## BEGIN RECORDS SHOWN

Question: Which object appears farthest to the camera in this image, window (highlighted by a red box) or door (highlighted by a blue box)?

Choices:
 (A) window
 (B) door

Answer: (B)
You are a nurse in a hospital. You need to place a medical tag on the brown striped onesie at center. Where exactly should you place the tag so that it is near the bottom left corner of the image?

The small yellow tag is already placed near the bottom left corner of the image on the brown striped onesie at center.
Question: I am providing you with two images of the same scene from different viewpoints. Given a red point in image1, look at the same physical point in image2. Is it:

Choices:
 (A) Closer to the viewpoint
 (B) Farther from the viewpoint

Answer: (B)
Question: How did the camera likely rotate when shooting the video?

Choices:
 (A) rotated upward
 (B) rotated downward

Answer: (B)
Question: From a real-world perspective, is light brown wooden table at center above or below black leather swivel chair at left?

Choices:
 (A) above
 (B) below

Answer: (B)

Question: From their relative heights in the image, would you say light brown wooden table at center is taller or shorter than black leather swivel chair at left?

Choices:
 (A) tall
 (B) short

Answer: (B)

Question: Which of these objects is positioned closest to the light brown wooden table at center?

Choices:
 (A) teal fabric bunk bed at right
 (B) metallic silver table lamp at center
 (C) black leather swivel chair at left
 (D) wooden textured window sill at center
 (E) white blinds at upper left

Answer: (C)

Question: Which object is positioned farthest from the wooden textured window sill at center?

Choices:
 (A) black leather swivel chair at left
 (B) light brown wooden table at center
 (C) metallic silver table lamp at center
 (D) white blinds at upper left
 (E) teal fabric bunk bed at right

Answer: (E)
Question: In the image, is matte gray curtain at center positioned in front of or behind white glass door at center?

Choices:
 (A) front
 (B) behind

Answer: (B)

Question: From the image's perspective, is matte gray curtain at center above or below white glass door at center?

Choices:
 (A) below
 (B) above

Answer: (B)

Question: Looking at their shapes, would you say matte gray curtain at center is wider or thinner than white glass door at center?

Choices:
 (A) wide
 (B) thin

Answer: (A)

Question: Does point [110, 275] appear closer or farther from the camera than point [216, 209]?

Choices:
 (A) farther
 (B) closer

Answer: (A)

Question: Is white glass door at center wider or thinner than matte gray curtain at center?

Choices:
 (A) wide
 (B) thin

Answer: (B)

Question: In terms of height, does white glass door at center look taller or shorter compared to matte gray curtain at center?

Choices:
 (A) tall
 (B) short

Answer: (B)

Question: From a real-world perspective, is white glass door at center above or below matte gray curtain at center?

## END RECORDS SHOWN

* _INSTRUCTIONS TO FOLLOW_: Please update the lines above by replacing every "matte gray curtain" with "beige linen curtain" and leaving the rest as it is.

* _FULL RESPONSE_:
Question: Which object appears farthest to the camera in this image, window (highlighted by a red box) or door (highlighted by a blue box)?

Choices:
 (A) window
 (B) door

Answer: (B)
You are a nurse in a hospital. You need to place a medical tag on the brown striped onesie at center. Where exactly should you place the tag so that it is near the bottom left corner of the image?

The small yellow tag is already placed near the bottom left corner of the image on the brown striped onesie at center.
Question: I am providing you with two images of the same scene from different viewpoints. Given a red point in image1, look at the same physical point in image2. Is it:

Choices:
 (A) Closer to the viewpoint
 (B) Farther from the viewpoint

Answer: (B)
Question: How did the camera likely rotate when shooting the video?

Choices:
 (A) rotated upward
 (B) rotated downward

Answer: (B)
Question: From a real-world perspective, is light brown wooden table at center above or below black leather swivel chair at left?

Choices:
 (A) above
 (B) below

Answer: (B)

Question: From their relative heights in the image, would you say light brown wooden table at center is taller or shorter than black leather swivel chair at left?

Choices:
 (A) tall
 (B) short

Answer: (B)

Question: Which of these objects is positioned closest to the light brown wooden table at center?

Choices:
 (A) teal fabric bunk bed at right
 (B) metallic silver table lamp at center
 (C) black leather swivel chair at left
 (D) wooden textured window sill at center
 (E) white blinds at upper left

Answer: (C)

Question: Which object is positioned farthest from the wooden textured window sill at center?

Choices:
 (A) black leather swivel chair at left
 (B) light brown wooden table at center
 (C) metallic silver table lamp at center
 (D) white blinds at upper left
 (E) teal fabric bunk bed at right

Answer: (E)
Question: In the image, is beige linen curtain at center positioned in front of or behind white glass door at center?

Choices:
 (A) front
 (B) behind

Answer: (B)

Question: From the image's perspective, is beige linen curtain at center above or below white glass door at center?

Choices:
 (A) below
 (B) above

Answer: (B)

Question: Looking at their shapes, would you say beige linen curtain at center is wider or thinner than white glass door at center?

Choices:
 (A) wide
 (B) thin

Answer: (A)

Question: Does point [110, 275] appear closer or farther from the camera than point [216, 209]?

Choices:
 (A) farther
 (B) closer

Answer: (A)

Question: Is white glass door at center wider or thinner than beige linen curtain at center?

Choices:
 (A) wide
 (B) thin

Answer: (B)

Question: In terms of height, does white glass door at center look taller or shorter compared to beige linen curtain at center?

Choices:
 (A) tall
 (B) short

Answer: (B)

Question: From a real-world perspective, is white glass door at center above or below beige linen curtain at center?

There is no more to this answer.